> _WHAT NEEDS TO BE DONE_
Print exactly the lines below between the line holding "(556, 164) = (523, 217): orange" and the line holding "(605, 532) = (272, 473): pink", inclusive, and nothing more.

*** RECORDS PROVIDED ***

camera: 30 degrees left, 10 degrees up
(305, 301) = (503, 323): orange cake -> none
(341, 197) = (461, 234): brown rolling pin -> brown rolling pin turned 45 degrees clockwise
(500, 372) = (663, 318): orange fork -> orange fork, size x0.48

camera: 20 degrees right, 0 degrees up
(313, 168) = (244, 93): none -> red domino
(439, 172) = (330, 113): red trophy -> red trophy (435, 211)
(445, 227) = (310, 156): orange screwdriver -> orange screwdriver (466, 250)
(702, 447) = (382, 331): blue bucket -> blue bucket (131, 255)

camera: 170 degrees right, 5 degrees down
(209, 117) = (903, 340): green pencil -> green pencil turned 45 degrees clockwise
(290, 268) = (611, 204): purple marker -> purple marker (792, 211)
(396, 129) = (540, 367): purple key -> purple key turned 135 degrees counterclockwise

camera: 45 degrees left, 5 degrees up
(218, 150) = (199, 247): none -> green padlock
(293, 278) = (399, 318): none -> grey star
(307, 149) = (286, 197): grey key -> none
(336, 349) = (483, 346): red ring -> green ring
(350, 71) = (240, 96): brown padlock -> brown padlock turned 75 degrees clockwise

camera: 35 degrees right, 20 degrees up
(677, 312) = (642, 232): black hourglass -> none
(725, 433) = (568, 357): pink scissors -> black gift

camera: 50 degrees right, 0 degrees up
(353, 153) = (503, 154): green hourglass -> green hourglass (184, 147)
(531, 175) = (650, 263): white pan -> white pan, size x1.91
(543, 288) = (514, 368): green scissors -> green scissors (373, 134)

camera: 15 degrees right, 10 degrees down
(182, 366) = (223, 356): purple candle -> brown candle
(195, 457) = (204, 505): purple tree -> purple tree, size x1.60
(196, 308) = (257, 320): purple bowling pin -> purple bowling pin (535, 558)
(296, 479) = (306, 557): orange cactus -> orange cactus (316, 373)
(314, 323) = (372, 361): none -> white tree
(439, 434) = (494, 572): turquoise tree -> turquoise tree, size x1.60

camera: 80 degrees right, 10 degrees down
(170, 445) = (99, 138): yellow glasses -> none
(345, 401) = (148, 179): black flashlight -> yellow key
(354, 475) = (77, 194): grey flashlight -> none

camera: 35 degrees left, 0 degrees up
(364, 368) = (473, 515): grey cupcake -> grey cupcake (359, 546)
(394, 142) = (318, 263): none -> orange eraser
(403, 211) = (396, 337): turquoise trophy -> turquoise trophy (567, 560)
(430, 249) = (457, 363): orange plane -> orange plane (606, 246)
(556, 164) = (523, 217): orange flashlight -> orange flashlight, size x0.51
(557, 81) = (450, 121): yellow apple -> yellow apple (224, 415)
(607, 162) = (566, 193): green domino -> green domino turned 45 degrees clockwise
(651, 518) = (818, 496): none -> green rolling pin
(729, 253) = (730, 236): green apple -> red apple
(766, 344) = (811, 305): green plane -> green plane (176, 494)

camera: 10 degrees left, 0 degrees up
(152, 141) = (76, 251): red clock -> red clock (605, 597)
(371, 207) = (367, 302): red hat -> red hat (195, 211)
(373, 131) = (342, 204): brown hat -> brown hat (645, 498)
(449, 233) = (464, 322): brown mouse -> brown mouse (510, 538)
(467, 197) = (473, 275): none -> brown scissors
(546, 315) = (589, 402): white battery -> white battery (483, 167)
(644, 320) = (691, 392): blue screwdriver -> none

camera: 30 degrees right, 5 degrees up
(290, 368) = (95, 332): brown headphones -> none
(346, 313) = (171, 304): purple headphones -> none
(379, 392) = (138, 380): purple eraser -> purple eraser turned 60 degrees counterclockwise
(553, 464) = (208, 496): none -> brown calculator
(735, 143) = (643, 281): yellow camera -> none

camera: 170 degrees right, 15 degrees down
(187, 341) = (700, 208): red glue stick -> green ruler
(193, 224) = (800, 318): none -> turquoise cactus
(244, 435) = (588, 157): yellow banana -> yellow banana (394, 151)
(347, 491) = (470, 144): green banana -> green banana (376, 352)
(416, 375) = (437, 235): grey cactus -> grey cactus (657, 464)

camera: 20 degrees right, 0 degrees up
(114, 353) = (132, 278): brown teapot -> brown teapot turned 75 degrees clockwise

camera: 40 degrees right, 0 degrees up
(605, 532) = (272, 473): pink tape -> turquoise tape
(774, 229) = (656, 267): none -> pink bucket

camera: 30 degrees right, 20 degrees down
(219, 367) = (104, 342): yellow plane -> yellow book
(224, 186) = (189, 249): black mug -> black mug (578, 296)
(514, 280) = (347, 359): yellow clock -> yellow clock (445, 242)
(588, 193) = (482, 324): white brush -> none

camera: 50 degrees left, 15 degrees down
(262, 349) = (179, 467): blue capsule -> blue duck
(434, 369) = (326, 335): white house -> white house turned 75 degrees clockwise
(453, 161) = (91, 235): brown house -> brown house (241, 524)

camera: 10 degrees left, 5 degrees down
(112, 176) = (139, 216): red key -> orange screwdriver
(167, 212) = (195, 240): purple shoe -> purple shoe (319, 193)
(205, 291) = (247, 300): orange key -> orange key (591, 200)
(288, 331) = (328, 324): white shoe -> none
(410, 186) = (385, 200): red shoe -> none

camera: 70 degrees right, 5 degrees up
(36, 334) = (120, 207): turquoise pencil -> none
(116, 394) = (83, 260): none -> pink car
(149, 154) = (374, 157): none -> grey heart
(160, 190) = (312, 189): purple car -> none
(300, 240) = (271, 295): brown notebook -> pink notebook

*** End of RECORDS PROVIDED ***

> _ANSWER SPACE_
(556, 164) = (523, 217): orange flashlight -> orange flashlight, size x0.51
(557, 81) = (450, 121): yellow apple -> yellow apple (224, 415)
(607, 162) = (566, 193): green domino -> green domino turned 45 degrees clockwise
(651, 518) = (818, 496): none -> green rolling pin
(729, 253) = (730, 236): green apple -> red apple
(766, 344) = (811, 305): green plane -> green plane (176, 494)

camera: 10 degrees left, 0 degrees up
(152, 141) = (76, 251): red clock -> red clock (605, 597)
(371, 207) = (367, 302): red hat -> red hat (195, 211)
(373, 131) = (342, 204): brown hat -> brown hat (645, 498)
(449, 233) = (464, 322): brown mouse -> brown mouse (510, 538)
(467, 197) = (473, 275): none -> brown scissors
(546, 315) = (589, 402): white battery -> white battery (483, 167)
(644, 320) = (691, 392): blue screwdriver -> none

camera: 30 degrees right, 5 degrees up
(290, 368) = (95, 332): brown headphones -> none
(346, 313) = (171, 304): purple headphones -> none
(379, 392) = (138, 380): purple eraser -> purple eraser turned 60 degrees counterclockwise
(553, 464) = (208, 496): none -> brown calculator
(735, 143) = (643, 281): yellow camera -> none

camera: 170 degrees right, 15 degrees down
(187, 341) = (700, 208): red glue stick -> green ruler
(193, 224) = (800, 318): none -> turquoise cactus
(244, 435) = (588, 157): yellow banana -> yellow banana (394, 151)
(347, 491) = (470, 144): green banana -> green banana (376, 352)
(416, 375) = (437, 235): grey cactus -> grey cactus (657, 464)

camera: 20 degrees right, 0 degrees up
(114, 353) = (132, 278): brown teapot -> brown teapot turned 75 degrees clockwise

camera: 40 degrees right, 0 degrees up
(605, 532) = (272, 473): pink tape -> turquoise tape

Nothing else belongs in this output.